■ Instructions to follow
Start at the line below containing "(469, 500) = (415, 138): none -> blue button" and stop at the line containing "(579, 432) = (251, 253): orange". Repeat every line of that stretch exactly, and nothing outside it.

[Records for the task]

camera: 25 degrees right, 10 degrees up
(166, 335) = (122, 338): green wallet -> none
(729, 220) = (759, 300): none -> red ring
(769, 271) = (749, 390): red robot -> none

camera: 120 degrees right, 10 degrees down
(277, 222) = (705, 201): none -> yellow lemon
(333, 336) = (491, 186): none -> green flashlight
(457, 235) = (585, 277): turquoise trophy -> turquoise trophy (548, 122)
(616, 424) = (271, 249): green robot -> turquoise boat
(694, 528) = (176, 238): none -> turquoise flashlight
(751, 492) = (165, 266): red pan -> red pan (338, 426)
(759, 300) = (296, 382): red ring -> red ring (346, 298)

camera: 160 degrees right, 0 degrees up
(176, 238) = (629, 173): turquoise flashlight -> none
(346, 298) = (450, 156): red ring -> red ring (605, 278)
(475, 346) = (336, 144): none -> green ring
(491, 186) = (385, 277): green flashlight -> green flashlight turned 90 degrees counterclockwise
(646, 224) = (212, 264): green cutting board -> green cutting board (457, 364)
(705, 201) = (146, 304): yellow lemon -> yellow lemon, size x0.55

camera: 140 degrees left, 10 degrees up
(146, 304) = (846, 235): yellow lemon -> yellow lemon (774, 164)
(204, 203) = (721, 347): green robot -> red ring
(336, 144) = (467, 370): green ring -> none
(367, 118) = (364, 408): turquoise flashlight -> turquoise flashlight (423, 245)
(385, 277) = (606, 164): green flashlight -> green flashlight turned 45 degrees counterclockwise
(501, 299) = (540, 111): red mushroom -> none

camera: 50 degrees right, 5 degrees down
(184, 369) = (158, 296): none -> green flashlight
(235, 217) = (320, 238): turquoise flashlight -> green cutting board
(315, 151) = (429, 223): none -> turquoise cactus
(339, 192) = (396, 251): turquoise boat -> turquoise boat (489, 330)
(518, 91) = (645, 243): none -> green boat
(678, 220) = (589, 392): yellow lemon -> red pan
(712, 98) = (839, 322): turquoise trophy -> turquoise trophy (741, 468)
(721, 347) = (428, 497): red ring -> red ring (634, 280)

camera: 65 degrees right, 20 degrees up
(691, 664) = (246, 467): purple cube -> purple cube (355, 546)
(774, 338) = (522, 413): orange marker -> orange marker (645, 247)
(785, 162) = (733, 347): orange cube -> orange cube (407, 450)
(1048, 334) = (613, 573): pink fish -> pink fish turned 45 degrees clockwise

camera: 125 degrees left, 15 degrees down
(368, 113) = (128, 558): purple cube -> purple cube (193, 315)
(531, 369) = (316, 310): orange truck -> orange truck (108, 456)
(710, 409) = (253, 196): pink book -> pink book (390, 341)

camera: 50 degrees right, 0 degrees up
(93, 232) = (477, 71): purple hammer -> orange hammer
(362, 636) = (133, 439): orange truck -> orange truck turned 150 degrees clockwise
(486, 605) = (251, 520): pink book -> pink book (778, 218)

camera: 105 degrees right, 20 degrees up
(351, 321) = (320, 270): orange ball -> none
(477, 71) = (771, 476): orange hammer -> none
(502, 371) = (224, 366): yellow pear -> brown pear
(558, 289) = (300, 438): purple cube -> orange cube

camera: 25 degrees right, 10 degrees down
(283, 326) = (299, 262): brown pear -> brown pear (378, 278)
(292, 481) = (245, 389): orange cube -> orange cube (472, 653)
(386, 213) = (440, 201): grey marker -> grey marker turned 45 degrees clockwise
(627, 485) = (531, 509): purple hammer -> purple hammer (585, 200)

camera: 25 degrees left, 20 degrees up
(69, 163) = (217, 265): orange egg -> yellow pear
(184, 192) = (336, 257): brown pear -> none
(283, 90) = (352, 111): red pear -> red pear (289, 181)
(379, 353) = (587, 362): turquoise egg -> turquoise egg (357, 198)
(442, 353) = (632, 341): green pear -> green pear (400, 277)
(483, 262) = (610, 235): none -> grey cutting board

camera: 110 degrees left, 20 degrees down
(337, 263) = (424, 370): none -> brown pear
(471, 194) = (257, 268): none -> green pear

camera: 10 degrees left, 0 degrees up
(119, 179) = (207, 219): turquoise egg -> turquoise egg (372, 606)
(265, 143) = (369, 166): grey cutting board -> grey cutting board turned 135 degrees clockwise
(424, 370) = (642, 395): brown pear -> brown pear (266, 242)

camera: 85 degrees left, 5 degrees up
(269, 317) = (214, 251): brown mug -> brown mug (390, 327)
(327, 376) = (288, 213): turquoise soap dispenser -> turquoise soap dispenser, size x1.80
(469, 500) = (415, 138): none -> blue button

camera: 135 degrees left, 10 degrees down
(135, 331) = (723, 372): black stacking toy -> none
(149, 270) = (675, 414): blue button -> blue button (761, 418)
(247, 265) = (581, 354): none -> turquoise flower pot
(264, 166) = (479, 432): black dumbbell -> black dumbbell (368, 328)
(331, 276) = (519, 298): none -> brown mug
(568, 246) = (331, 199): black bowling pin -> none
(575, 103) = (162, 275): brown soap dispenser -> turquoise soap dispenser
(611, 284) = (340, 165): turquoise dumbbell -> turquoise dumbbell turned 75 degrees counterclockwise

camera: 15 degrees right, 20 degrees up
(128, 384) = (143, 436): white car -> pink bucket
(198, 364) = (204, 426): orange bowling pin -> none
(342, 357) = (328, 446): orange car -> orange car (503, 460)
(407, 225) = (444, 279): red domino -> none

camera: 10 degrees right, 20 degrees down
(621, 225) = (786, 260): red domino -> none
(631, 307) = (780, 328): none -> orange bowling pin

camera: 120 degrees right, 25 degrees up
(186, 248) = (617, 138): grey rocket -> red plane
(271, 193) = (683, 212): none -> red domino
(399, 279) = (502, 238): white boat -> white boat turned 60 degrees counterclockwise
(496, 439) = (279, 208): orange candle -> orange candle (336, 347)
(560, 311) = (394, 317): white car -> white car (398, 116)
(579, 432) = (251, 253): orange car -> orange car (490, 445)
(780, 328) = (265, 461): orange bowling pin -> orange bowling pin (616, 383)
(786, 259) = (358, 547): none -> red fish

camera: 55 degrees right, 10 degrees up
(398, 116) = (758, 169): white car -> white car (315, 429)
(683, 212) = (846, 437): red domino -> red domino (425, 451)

[/Records for the task]

■ Solved problem
(469, 500) = (415, 138): none -> blue button

camera: 135 degrees left, 10 degrees down
(135, 331) = (723, 372): black stacking toy -> none
(149, 270) = (675, 414): blue button -> blue button (761, 418)
(247, 265) = (581, 354): none -> turquoise flower pot
(264, 166) = (479, 432): black dumbbell -> black dumbbell (368, 328)
(331, 276) = (519, 298): none -> brown mug
(568, 246) = (331, 199): black bowling pin -> none
(575, 103) = (162, 275): brown soap dispenser -> turquoise soap dispenser
(611, 284) = (340, 165): turquoise dumbbell -> turquoise dumbbell turned 75 degrees counterclockwise

camera: 15 degrees right, 20 degrees up
(128, 384) = (143, 436): white car -> pink bucket
(198, 364) = (204, 426): orange bowling pin -> none
(342, 357) = (328, 446): orange car -> orange car (503, 460)
(407, 225) = (444, 279): red domino -> none

camera: 10 degrees right, 20 degrees down
(621, 225) = (786, 260): red domino -> none
(631, 307) = (780, 328): none -> orange bowling pin

camera: 120 degrees right, 25 degrees up
(186, 248) = (617, 138): grey rocket -> red plane
(271, 193) = (683, 212): none -> red domino
(399, 279) = (502, 238): white boat -> white boat turned 60 degrees counterclockwise
(496, 439) = (279, 208): orange candle -> orange candle (336, 347)
(560, 311) = (394, 317): white car -> white car (398, 116)
(579, 432) = (251, 253): orange car -> orange car (490, 445)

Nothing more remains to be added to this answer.